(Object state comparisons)
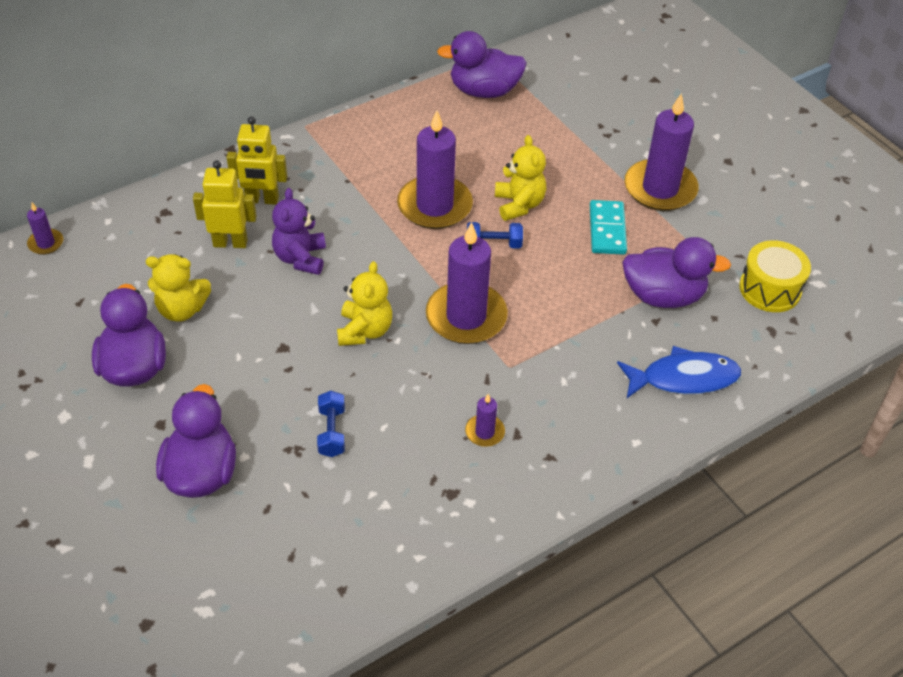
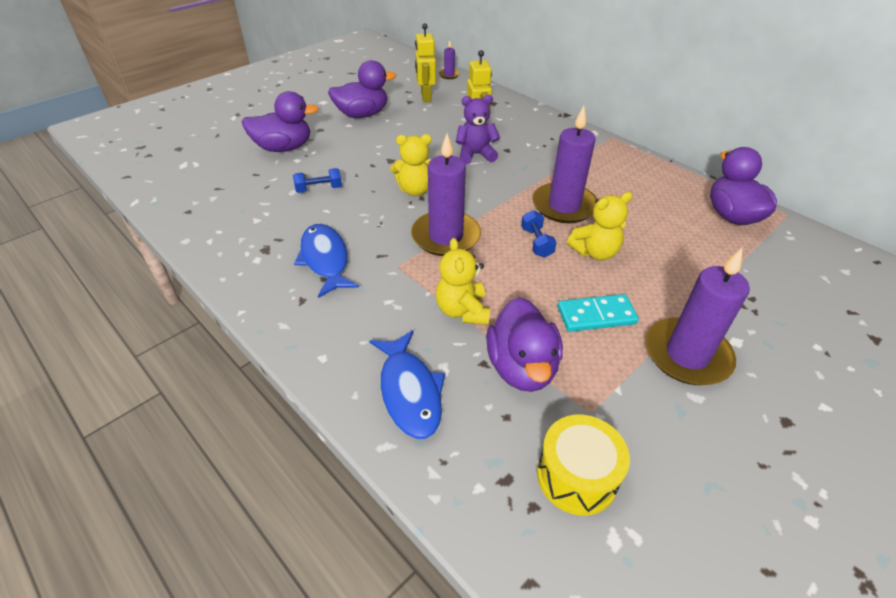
camera: 80 degrees right, 5 degrees down
(182, 309) = (412, 121): yellow teddy bear -> yellow teddy bear (462, 311)
(262, 200) = (524, 132): yellow robot -> yellow robot (425, 97)
(484, 432) = (325, 260): purple candle -> blue fish

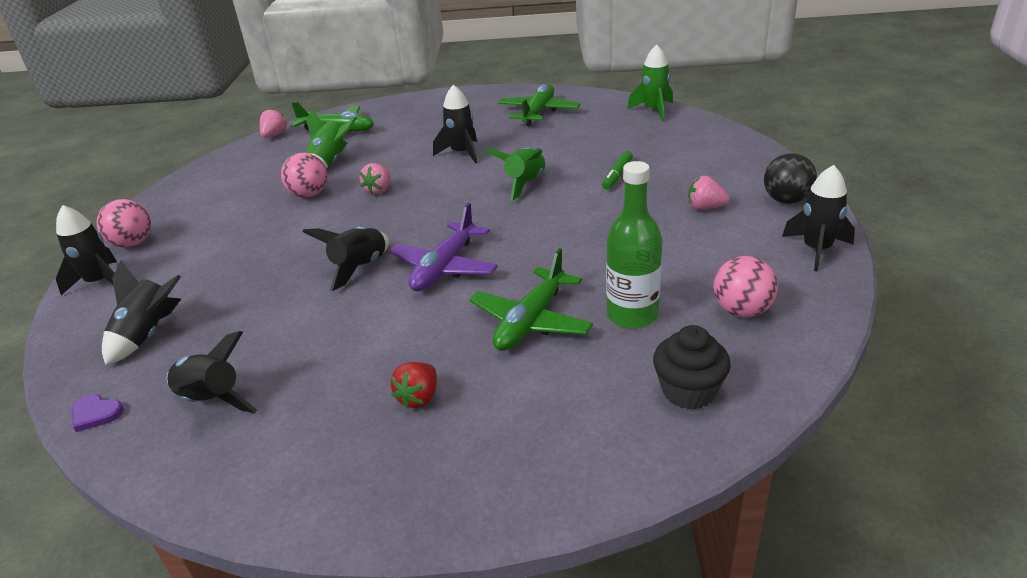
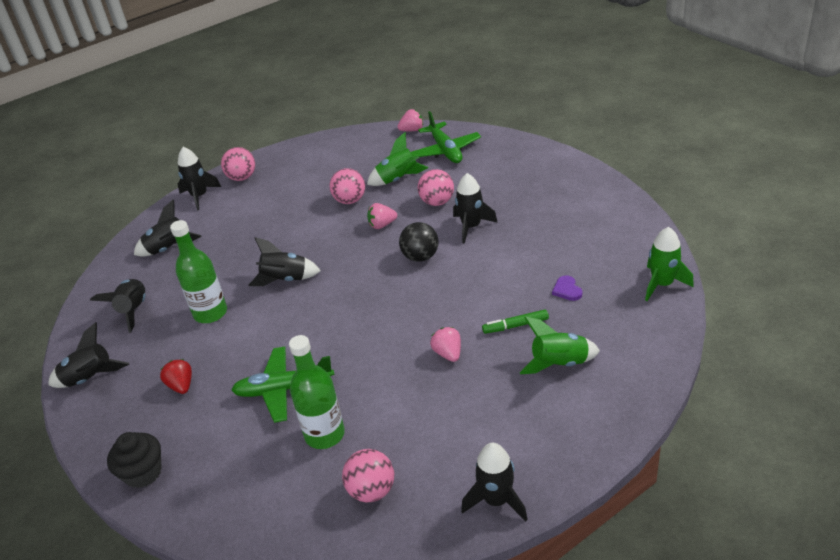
camera: 55 degrees right, 5 degrees up
(96, 414) = (102, 280): purple heart -> purple heart (567, 290)
(281, 485) = (90, 378): none -> black rocket
(326, 336) = (210, 313): none -> green bottle
(399, 156) = (437, 202): none -> pink ball
(419, 398) = (181, 385): red strawberry -> red strawberry turned 75 degrees clockwise
(444, 267) = (313, 315): purple plane -> none
(524, 184) = (454, 285): green rocket -> green rocket (559, 363)
(538, 112) = (582, 222): green plane -> none
(688, 391) = (260, 503): black cupcake -> black cupcake (143, 473)
(705, 208) = (507, 402): pink strawberry -> pink strawberry (448, 353)
(786, 200) = (567, 447): black ball -> black ball (420, 257)

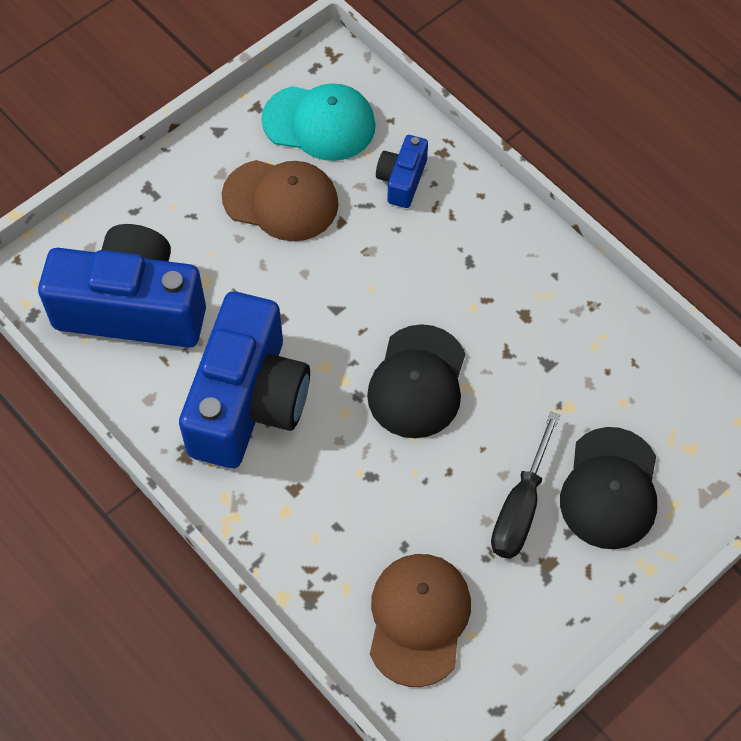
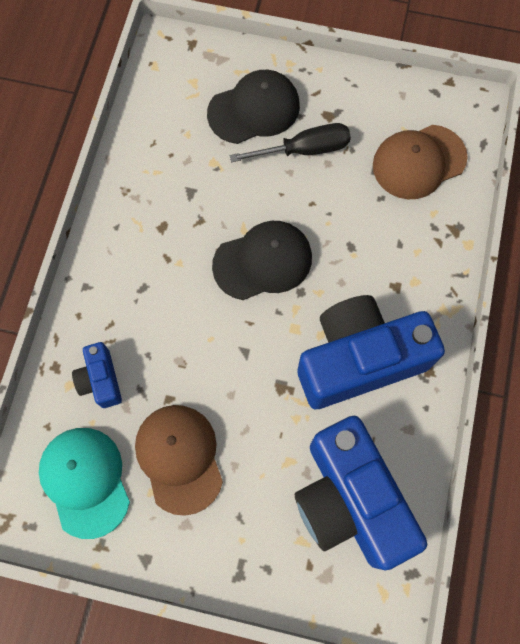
camera: 125 degrees left, 10 degrees up
(402, 180) = (101, 380): blue camera -> blue camera turned 90 degrees clockwise

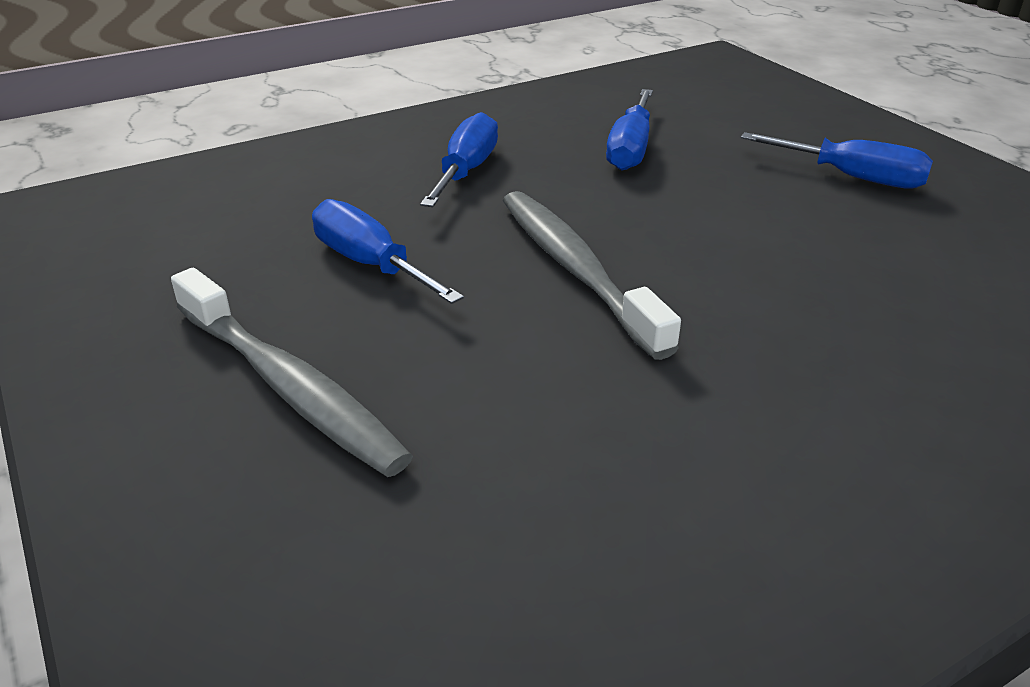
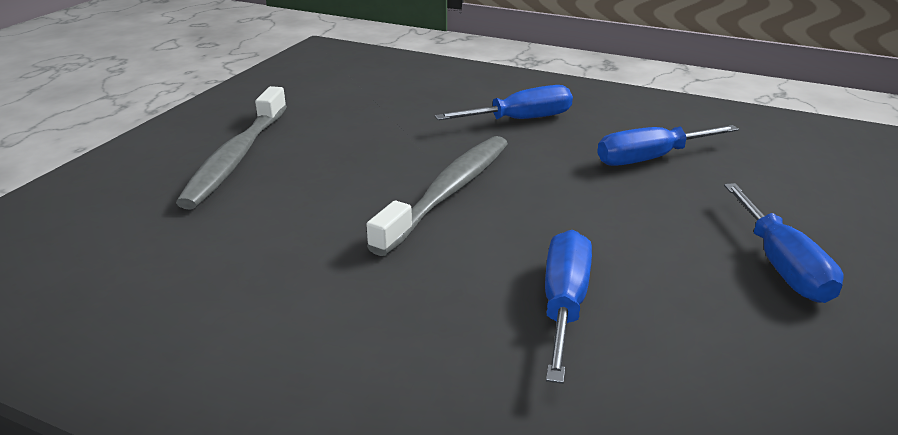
camera: 55 degrees right, 5 degrees down
(370, 264) = (373, 134): blue screwdriver -> blue screwdriver (564, 304)

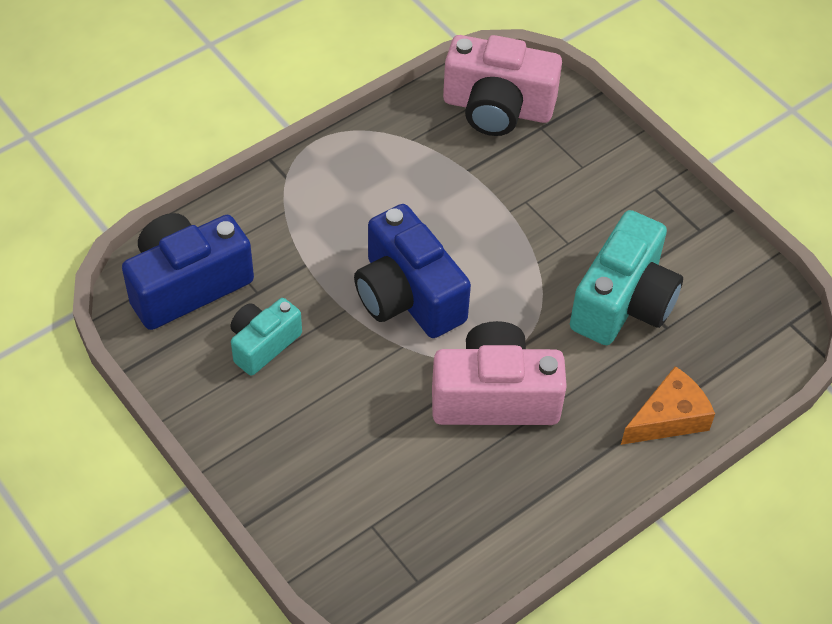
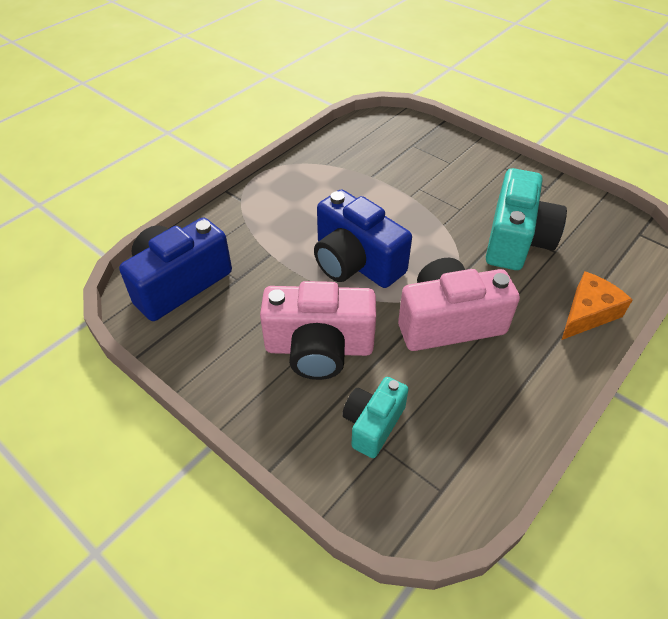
camera: 10 degrees left, 5 degrees down
(263, 344) = (250, 316): turquoise camera -> turquoise camera (373, 424)
(497, 108) = (379, 138): pink camera -> pink camera (319, 348)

Problem statement |
Output the entries above exactly. Do not include the pictures.

Expected answer |
camera: 80 degrees right, 5 degrees down
(182, 309) = (412, 121): yellow teddy bear -> yellow teddy bear (462, 311)
(262, 200) = (524, 132): yellow robot -> yellow robot (425, 97)
(484, 432) = (325, 260): purple candle -> blue fish

camera: 55 degrees right, 5 degrees up
(96, 414) = (102, 280): purple heart -> purple heart (567, 290)
(281, 485) = (90, 378): none -> black rocket
(326, 336) = (210, 313): none -> green bottle
(399, 156) = (437, 202): none -> pink ball
(419, 398) = (181, 385): red strawberry -> red strawberry turned 75 degrees clockwise
(444, 267) = (313, 315): purple plane -> none
(524, 184) = (454, 285): green rocket -> green rocket (559, 363)
(538, 112) = (582, 222): green plane -> none
(688, 391) = (260, 503): black cupcake -> black cupcake (143, 473)
(705, 208) = (507, 402): pink strawberry -> pink strawberry (448, 353)
(786, 200) = (567, 447): black ball -> black ball (420, 257)

camera: 125 degrees left, 10 degrees up
(402, 180) = (101, 380): blue camera -> blue camera turned 90 degrees clockwise

camera: 55 degrees right, 5 degrees down
(370, 264) = (373, 134): blue screwdriver -> blue screwdriver (564, 304)

camera: 10 degrees left, 5 degrees down
(263, 344) = (250, 316): turquoise camera -> turquoise camera (373, 424)
(497, 108) = (379, 138): pink camera -> pink camera (319, 348)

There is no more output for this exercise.